### Task details
Return every line of the material below that contains the word "first".

(Extracted data entries)
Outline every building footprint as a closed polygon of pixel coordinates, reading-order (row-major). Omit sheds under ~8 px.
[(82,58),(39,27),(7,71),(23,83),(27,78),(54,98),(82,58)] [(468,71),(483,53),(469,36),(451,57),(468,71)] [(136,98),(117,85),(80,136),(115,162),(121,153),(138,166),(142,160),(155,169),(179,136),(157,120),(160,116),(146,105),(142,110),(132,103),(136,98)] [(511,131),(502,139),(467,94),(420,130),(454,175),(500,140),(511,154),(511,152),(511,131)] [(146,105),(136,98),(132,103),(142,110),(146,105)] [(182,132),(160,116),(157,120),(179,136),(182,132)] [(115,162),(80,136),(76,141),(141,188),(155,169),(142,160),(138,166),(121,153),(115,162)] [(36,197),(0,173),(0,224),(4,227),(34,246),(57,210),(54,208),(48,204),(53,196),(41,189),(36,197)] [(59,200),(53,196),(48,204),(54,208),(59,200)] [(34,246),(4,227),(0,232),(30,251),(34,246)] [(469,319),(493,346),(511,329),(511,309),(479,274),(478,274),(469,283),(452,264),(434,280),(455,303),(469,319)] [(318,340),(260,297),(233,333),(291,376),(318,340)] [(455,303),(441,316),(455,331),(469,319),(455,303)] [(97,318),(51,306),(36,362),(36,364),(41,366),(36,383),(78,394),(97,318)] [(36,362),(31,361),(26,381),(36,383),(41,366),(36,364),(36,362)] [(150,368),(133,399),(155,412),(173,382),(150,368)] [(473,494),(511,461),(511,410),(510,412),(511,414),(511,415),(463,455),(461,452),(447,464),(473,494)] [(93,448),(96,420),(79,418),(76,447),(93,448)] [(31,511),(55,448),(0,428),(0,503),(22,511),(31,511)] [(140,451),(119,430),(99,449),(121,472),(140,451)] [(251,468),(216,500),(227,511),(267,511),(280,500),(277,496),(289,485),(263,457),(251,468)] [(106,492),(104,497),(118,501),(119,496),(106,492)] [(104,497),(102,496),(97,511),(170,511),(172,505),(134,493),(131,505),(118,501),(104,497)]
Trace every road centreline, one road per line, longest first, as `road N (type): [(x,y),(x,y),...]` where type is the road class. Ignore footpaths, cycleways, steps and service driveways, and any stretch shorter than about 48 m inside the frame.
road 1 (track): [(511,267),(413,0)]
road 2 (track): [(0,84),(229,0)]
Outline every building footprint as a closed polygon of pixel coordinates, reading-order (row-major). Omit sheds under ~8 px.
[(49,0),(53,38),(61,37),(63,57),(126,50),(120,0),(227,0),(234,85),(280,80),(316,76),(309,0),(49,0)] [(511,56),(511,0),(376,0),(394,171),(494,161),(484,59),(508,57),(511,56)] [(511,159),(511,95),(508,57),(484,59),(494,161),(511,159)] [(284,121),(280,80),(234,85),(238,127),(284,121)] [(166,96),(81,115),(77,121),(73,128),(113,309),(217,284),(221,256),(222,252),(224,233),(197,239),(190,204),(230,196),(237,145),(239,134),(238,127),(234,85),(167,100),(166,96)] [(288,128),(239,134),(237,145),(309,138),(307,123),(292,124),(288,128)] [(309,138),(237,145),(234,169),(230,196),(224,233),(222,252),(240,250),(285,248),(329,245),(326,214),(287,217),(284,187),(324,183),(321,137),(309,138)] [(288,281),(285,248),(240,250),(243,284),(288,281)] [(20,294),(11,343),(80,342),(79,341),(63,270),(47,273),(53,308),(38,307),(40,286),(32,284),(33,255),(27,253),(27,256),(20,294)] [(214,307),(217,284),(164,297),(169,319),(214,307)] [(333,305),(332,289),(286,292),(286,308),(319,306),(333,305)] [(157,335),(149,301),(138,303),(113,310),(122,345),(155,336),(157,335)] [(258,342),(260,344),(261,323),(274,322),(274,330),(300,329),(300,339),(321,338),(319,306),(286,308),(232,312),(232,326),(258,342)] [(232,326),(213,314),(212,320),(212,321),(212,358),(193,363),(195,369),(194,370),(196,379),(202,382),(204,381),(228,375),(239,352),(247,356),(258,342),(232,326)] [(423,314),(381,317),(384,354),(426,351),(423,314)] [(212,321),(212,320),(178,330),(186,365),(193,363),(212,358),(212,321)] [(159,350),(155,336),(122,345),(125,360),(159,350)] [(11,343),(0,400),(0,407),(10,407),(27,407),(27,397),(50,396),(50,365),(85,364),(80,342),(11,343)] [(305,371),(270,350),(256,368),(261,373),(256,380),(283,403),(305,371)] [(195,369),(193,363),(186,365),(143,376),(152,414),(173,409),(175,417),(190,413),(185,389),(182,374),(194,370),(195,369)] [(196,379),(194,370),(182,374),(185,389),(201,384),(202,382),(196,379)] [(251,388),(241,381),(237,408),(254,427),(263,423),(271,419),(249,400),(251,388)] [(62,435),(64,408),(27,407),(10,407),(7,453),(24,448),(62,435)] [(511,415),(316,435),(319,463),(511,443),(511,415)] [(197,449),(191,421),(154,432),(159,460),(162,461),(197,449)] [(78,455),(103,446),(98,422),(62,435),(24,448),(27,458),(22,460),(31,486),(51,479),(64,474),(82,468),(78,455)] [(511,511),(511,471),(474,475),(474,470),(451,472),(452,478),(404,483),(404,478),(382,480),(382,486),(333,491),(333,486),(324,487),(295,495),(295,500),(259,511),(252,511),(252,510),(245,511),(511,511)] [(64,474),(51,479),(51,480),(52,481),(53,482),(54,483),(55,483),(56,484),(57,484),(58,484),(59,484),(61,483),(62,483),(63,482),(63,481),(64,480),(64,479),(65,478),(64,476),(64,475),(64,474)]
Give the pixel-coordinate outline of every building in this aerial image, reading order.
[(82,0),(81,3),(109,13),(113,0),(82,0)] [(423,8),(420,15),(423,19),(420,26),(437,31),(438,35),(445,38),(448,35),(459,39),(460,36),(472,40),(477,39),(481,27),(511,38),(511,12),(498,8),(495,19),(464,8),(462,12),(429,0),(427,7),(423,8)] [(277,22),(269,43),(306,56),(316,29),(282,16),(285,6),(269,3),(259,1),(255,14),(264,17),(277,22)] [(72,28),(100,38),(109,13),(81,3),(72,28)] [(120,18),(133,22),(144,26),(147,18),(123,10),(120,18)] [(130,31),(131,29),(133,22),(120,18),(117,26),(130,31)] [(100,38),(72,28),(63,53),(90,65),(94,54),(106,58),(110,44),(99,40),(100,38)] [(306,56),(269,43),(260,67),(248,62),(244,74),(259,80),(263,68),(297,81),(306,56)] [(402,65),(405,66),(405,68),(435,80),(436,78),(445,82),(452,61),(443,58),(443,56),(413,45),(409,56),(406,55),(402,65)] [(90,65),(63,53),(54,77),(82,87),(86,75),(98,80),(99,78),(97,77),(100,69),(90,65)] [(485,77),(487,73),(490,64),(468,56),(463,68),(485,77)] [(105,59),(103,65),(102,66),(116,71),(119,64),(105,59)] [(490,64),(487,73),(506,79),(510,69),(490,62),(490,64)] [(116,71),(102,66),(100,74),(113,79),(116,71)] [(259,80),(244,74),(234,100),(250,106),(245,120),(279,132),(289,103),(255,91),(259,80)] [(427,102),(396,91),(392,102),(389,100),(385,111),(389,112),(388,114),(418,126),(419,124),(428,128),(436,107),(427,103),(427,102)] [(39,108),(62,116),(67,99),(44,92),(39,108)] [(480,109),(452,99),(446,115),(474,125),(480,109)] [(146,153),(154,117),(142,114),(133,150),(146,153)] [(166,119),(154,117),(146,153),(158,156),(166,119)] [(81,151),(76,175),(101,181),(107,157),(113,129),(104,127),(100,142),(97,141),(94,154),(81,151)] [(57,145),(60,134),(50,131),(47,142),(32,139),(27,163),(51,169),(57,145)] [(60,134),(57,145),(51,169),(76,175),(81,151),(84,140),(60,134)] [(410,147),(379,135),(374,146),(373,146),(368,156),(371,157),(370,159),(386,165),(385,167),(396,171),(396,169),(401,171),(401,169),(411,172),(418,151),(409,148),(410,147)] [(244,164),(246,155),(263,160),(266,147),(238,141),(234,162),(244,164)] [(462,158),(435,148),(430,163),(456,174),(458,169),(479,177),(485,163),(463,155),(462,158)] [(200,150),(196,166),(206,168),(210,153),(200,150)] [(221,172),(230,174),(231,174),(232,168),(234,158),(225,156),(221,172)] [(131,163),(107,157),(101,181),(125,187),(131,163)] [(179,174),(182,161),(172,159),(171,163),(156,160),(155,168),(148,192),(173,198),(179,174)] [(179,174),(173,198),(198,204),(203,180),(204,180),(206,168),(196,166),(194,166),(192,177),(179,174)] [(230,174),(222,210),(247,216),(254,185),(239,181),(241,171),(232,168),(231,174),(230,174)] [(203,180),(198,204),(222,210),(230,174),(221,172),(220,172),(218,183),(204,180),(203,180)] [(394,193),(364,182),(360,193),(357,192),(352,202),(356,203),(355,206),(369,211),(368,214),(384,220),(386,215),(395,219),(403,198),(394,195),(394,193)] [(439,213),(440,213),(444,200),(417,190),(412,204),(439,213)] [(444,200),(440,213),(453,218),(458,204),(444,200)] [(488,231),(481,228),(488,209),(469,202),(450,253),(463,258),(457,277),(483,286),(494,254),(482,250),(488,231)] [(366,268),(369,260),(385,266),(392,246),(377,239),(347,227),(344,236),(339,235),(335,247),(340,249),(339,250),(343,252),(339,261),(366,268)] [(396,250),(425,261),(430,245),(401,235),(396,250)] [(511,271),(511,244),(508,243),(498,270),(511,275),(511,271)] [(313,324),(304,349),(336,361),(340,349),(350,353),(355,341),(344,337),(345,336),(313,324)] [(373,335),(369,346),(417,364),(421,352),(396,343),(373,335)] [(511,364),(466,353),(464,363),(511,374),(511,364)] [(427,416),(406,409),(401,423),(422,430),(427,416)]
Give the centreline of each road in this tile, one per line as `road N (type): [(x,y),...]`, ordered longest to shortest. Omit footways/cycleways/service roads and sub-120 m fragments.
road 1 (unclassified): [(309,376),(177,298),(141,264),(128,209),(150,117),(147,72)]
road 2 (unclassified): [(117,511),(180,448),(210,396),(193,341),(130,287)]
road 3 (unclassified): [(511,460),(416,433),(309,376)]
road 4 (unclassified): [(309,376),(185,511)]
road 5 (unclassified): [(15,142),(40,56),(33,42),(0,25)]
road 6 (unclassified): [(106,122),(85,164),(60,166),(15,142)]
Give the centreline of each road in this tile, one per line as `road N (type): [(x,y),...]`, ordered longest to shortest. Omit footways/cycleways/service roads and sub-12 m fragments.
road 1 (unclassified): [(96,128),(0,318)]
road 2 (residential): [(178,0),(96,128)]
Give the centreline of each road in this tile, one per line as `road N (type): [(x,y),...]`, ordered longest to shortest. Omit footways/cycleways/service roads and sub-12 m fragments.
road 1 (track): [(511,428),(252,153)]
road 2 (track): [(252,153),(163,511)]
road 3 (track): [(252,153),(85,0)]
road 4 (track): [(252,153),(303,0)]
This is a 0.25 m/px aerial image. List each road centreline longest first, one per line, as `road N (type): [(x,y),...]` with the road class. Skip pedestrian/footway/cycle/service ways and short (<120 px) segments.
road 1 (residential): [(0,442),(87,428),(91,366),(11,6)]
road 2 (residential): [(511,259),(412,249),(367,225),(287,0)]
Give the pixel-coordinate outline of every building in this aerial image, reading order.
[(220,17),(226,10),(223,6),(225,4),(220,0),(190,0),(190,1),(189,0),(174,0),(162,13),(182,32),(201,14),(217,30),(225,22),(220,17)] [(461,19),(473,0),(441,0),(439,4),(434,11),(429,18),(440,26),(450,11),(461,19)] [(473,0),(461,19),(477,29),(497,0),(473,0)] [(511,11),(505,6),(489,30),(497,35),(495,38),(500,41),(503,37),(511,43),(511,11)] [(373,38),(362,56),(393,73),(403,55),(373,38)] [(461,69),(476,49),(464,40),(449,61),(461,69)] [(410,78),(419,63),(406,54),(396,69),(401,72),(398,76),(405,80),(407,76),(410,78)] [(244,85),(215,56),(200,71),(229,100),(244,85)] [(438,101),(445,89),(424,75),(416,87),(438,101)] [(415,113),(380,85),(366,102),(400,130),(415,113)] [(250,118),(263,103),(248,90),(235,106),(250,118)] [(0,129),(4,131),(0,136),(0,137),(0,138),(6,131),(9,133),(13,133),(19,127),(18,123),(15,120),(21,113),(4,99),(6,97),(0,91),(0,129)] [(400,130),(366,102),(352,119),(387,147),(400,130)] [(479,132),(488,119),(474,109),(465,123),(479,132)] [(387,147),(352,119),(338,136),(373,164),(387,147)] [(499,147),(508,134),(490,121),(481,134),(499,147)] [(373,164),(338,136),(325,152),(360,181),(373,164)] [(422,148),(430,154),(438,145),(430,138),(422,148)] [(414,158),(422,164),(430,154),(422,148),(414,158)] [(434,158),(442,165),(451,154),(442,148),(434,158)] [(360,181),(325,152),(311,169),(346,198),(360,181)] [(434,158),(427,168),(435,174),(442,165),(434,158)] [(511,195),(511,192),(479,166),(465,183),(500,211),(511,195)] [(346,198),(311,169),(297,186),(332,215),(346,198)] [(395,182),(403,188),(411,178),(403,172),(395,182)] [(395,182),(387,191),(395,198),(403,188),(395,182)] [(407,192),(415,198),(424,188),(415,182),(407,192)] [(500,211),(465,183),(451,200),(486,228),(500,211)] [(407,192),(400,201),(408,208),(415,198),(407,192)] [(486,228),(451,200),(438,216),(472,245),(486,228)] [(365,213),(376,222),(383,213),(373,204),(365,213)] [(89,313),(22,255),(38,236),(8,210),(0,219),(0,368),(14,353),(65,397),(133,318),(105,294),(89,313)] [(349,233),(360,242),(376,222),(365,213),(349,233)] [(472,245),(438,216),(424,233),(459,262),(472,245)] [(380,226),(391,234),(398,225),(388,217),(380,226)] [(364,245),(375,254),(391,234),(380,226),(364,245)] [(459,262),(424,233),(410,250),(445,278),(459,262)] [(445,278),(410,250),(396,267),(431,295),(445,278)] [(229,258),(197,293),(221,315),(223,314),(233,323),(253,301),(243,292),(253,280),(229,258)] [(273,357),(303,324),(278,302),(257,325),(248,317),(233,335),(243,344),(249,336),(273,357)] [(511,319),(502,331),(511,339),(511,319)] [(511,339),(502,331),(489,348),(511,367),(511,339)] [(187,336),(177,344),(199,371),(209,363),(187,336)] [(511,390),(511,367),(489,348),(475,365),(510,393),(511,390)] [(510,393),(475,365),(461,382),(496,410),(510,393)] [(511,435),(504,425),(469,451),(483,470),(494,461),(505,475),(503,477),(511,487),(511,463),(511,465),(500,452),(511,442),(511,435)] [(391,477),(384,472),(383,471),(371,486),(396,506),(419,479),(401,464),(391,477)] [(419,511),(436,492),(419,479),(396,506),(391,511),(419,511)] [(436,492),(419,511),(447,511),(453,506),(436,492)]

### Task response
Trace every road centreline, one road per line, longest first, as `road N (type): [(x,y),(x,y),...]` where type is the road class. Ignore footpaths, cycleways, steps and service driveways, and any stretch shorter than about 48 m inside the frame.
This is a 0.25 m/px aerial image. List each road centreline longest first, one per line, as `road N (type): [(x,y),...]` with the road class. Skip pedestrian/footway/cycle/service ways and short (<120 px) segments.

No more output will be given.